[Before-and-after object listings]
++++
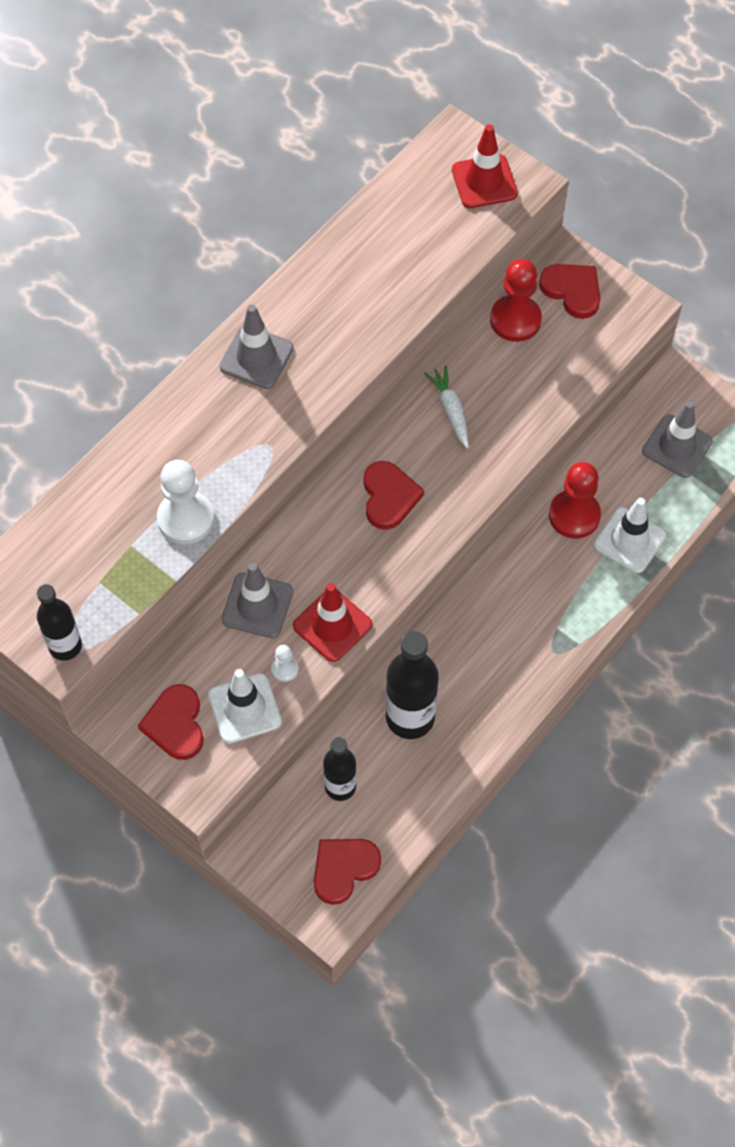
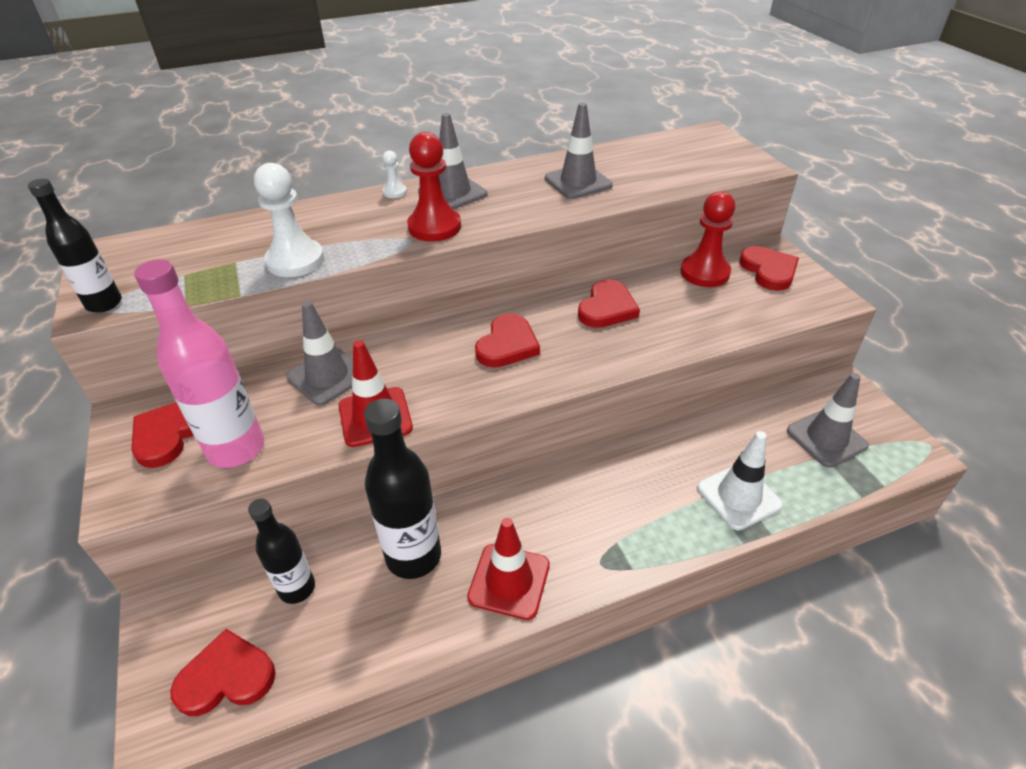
camera: 30 degrees right, 20 degrees down
(244, 708) = (236, 449): white traffic cone -> pink bottle
(285, 669) = (301, 433): white pawn -> white pawn (395, 192)
(368, 286) = (578, 182): none -> grey traffic cone
(450, 410) = (607, 308): white carrot -> red heart
(484, 182) = (720, 157): red traffic cone -> red traffic cone (509, 581)
(574, 515) = (690, 453): red pawn -> red pawn (434, 227)

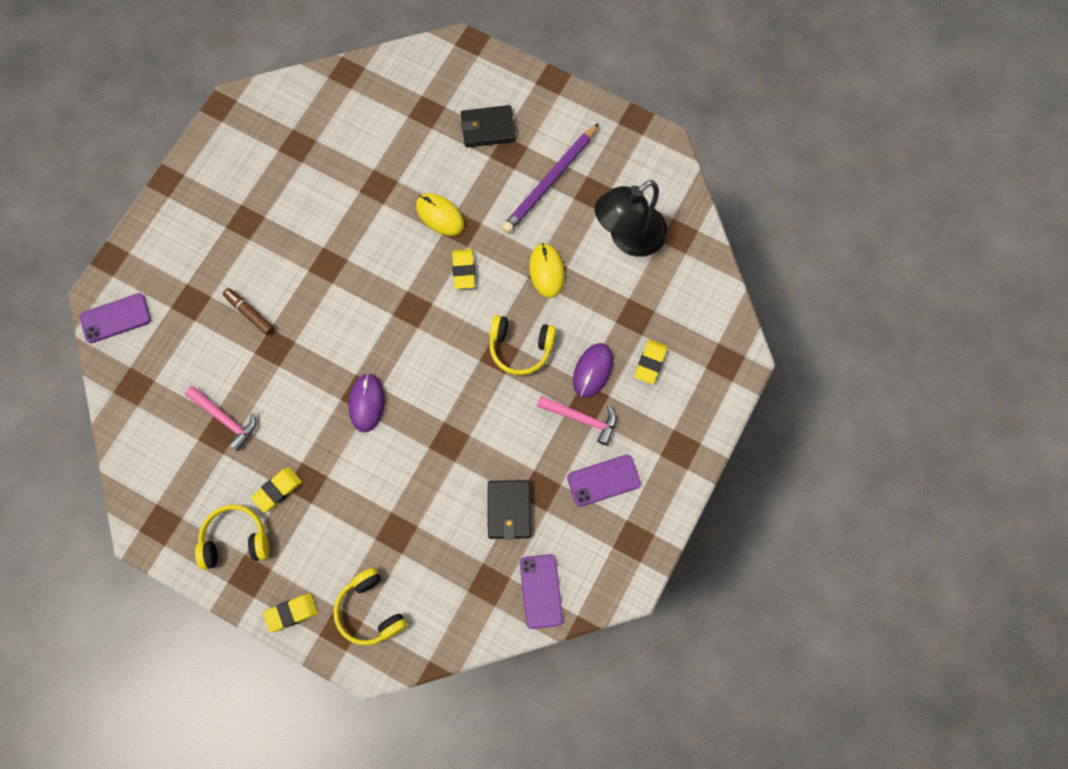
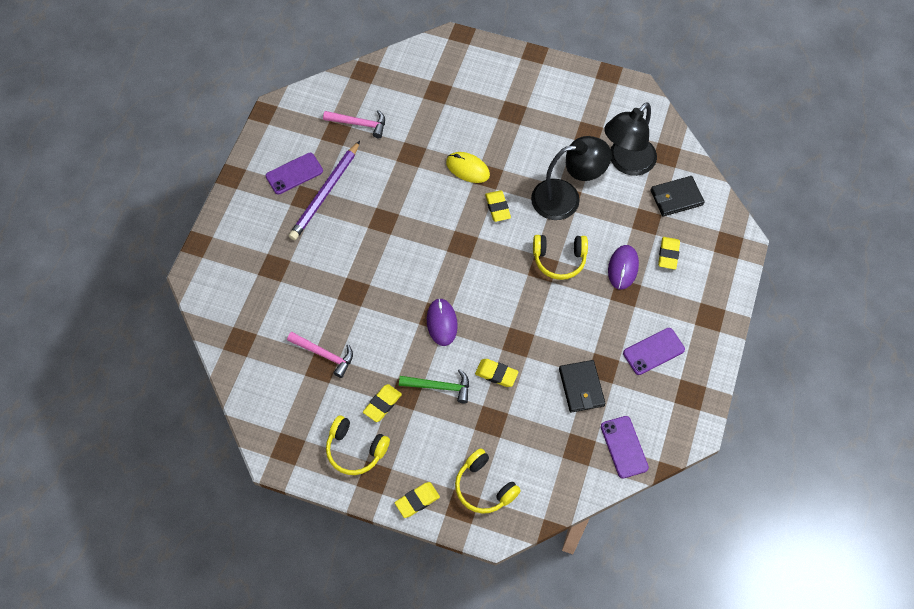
camera: 10 degrees left, 10 degrees down
(115, 318) = (212, 290): purple phone -> purple phone (294, 174)
(235, 540) = (355, 450): yellow headphones -> yellow headphones turned 135 degrees counterclockwise
(249, 313) = (326, 268): brown marker -> none
(346, 480) = (439, 386): none -> green hammer
(415, 476) = (496, 374): none -> yellow eraser
(488, 128) = (491, 97): black wallet -> black wallet (676, 198)
(546, 271) = (566, 198): yellow mouse -> black lamp
(550, 181) = (552, 129): purple pencil -> purple pencil (325, 193)
(581, 418) = (623, 306): pink hammer -> pink hammer (359, 124)

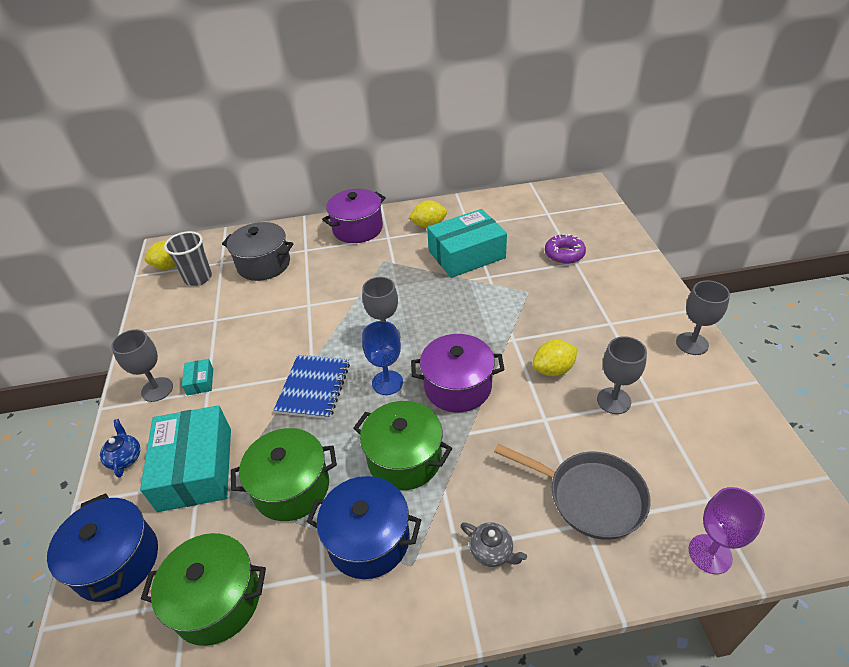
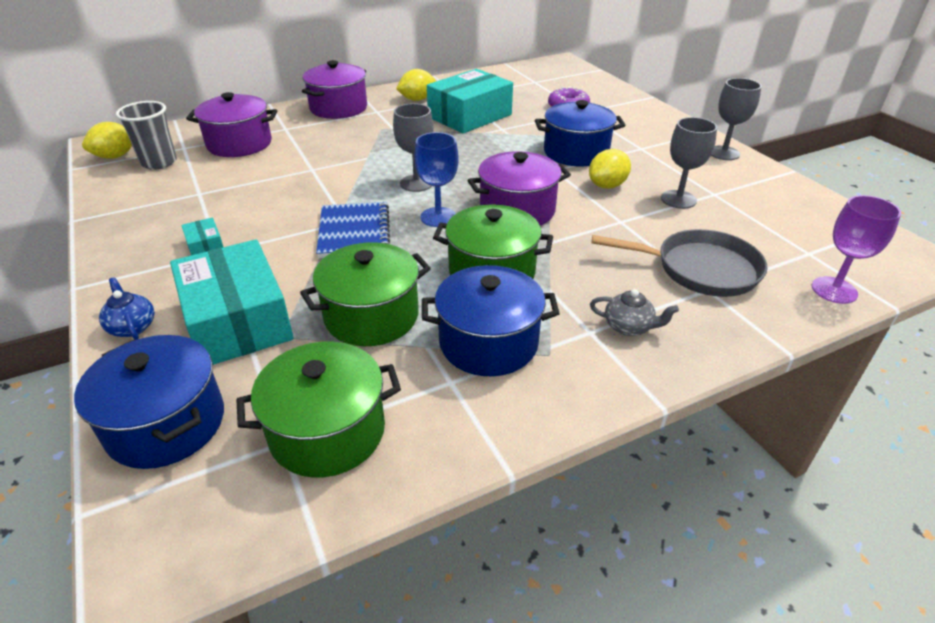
camera: 20 degrees left, 5 degrees down
(157, 389) = (149, 260): grey goblet -> none
(264, 264) = (239, 144): grey pot -> purple pot
(544, 319) = (576, 152): none -> blue pot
++++
#### ACTIVITY:
How many of the lines above include the string "left"? Only the number should be written.

#### TASK SOLUTION:
2